## INSTRUCTIONS FOR THE TASK
Each line from the one containing "cyan triangle: (146, 46)" through the last line of the records below is to be set down exactly; the rest stays out.

## EXCERPTED RECORDS
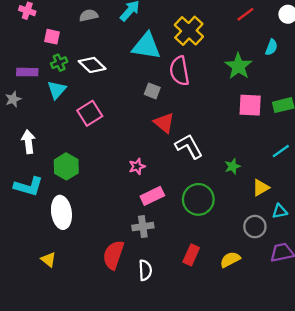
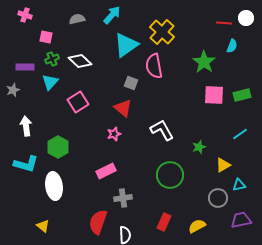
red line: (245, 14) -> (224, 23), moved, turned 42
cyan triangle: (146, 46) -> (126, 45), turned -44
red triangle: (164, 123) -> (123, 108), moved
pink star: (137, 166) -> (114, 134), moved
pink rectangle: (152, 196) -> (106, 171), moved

## WRITTEN SOLUTION
cyan triangle: (146, 46) -> (126, 45), turned -44
red triangle: (164, 123) -> (123, 108), moved
pink star: (137, 166) -> (114, 134), moved
pink rectangle: (152, 196) -> (106, 171), moved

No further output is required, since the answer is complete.